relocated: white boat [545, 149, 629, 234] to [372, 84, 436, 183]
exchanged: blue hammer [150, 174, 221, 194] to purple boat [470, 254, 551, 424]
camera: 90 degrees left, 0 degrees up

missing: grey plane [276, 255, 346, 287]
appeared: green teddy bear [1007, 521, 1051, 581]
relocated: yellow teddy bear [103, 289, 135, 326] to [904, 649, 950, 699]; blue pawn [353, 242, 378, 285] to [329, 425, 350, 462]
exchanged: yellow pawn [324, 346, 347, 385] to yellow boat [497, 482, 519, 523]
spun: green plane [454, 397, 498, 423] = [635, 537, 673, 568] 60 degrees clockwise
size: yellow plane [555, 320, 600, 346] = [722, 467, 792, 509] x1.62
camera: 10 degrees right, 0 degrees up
* * *
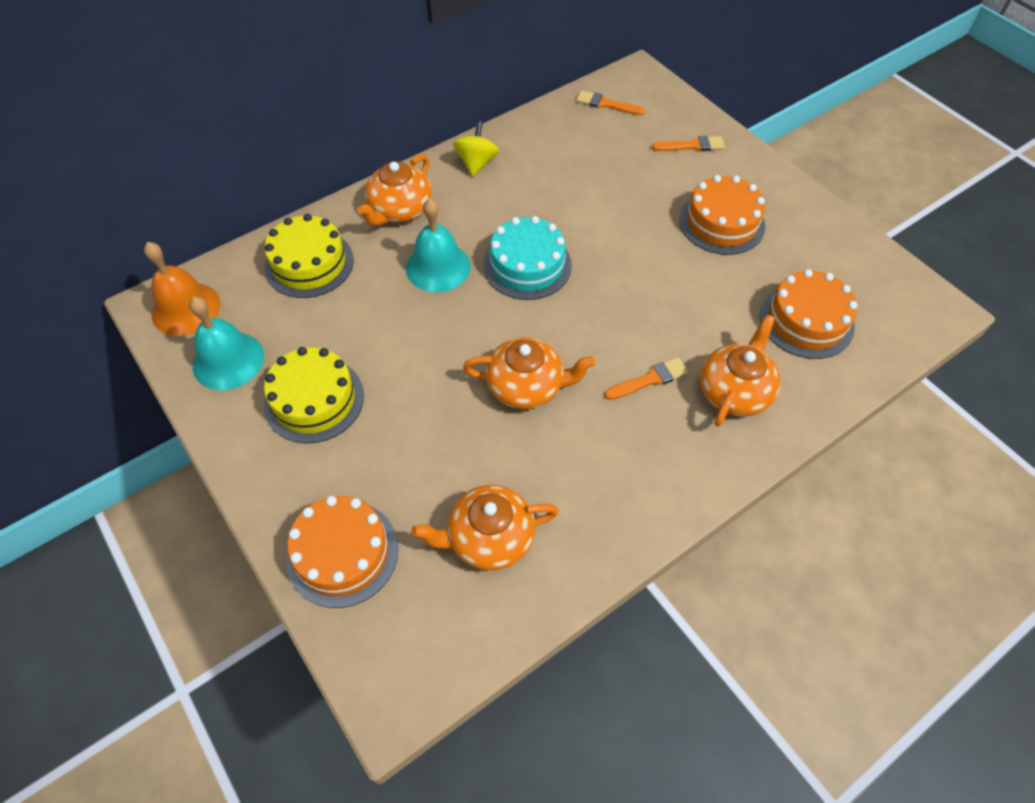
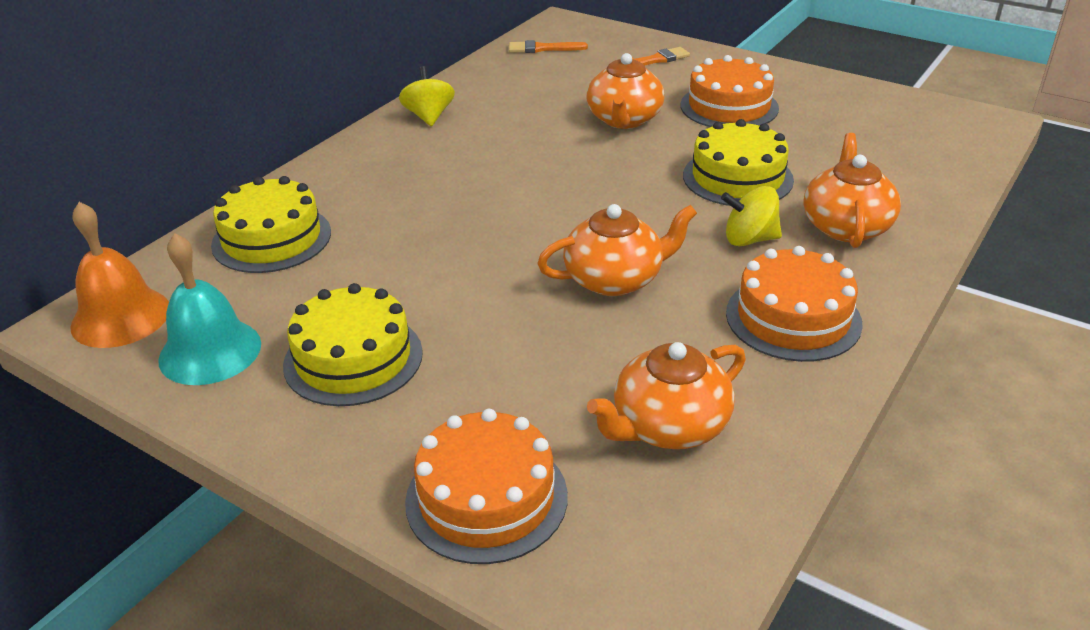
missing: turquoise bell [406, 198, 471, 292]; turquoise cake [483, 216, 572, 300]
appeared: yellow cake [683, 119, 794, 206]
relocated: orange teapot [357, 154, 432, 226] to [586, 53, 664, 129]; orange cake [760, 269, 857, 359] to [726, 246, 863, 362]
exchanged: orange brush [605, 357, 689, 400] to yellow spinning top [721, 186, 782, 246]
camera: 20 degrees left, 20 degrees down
* * *
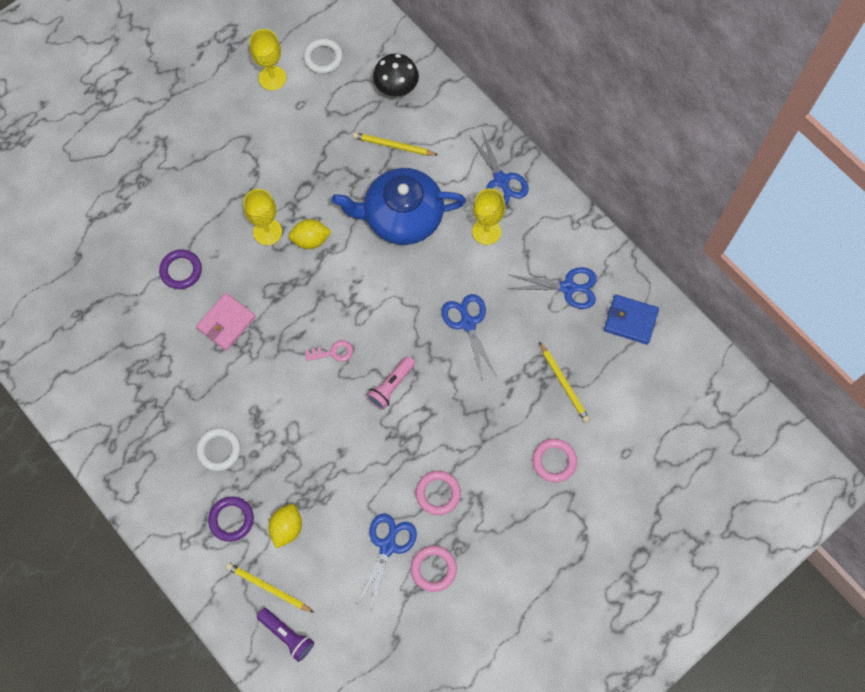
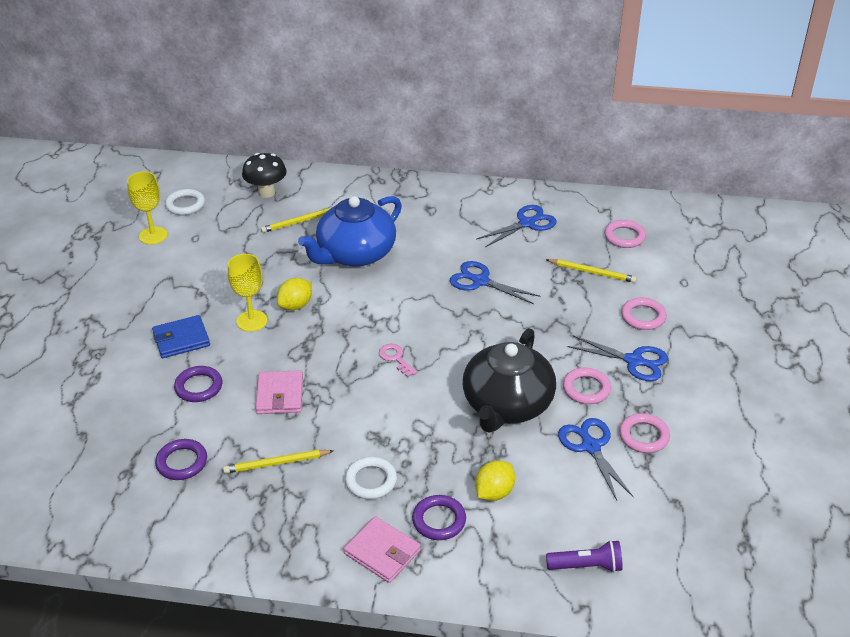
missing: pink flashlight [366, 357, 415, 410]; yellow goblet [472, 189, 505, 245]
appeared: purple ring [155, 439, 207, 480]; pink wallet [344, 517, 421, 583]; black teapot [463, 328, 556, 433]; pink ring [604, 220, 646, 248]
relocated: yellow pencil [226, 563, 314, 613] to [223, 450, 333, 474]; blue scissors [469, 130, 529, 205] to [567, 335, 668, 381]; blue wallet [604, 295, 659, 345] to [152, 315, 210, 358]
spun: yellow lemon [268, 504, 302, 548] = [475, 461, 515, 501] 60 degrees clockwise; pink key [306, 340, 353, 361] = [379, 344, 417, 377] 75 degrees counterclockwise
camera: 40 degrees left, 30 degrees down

• **Task instructions**: Output the material above exactly, but only from the line that carries "relocated: white boat" through the line that carries "exchanged: blue hammer".

• **Task output**:
relocated: white boat [545, 149, 629, 234] to [372, 84, 436, 183]
exchanged: blue hammer [150, 174, 221, 194] to purple boat [470, 254, 551, 424]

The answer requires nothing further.